## Data
┏━━
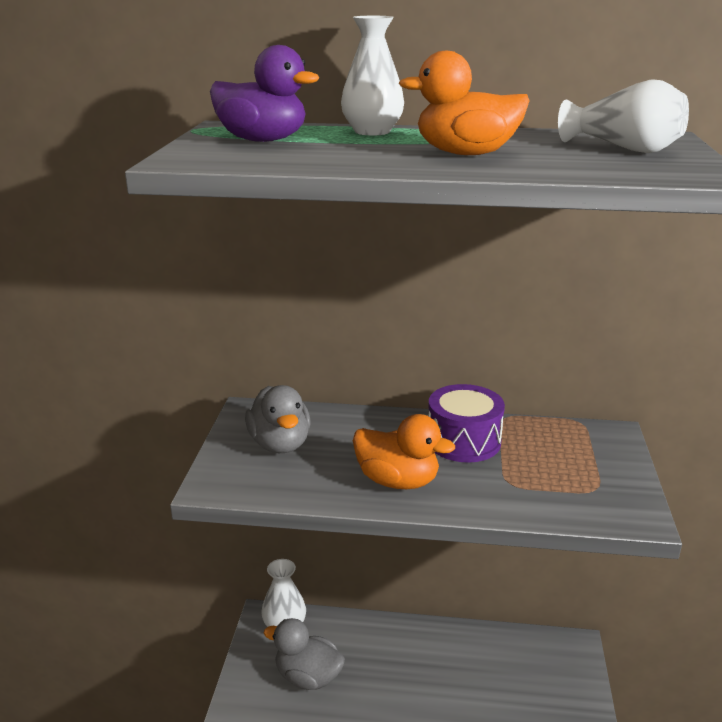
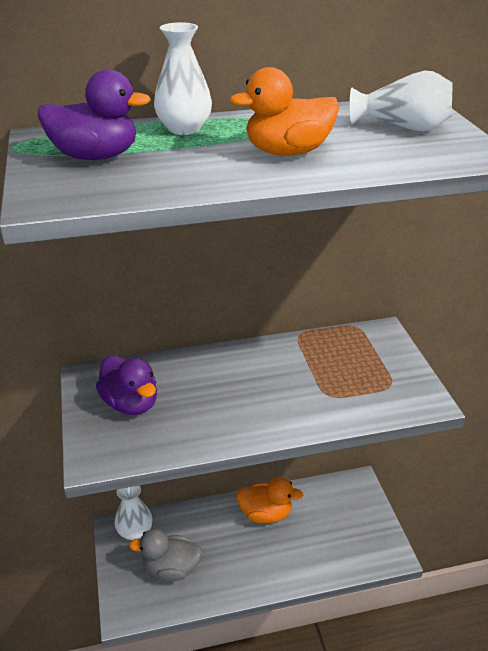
camera: 20 degrees left, 10 degrees up
(280, 444) = (131, 403): grey duck -> purple duck
(397, 481) = (243, 415): orange duck -> orange duck (265, 513)
(463, 441) = (277, 364): purple drum -> none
┗━━
## Problem details
Once you have identified the lines above that contain "purple", copy each of them.

## Written solution
(280, 444) = (131, 403): grey duck -> purple duck
(463, 441) = (277, 364): purple drum -> none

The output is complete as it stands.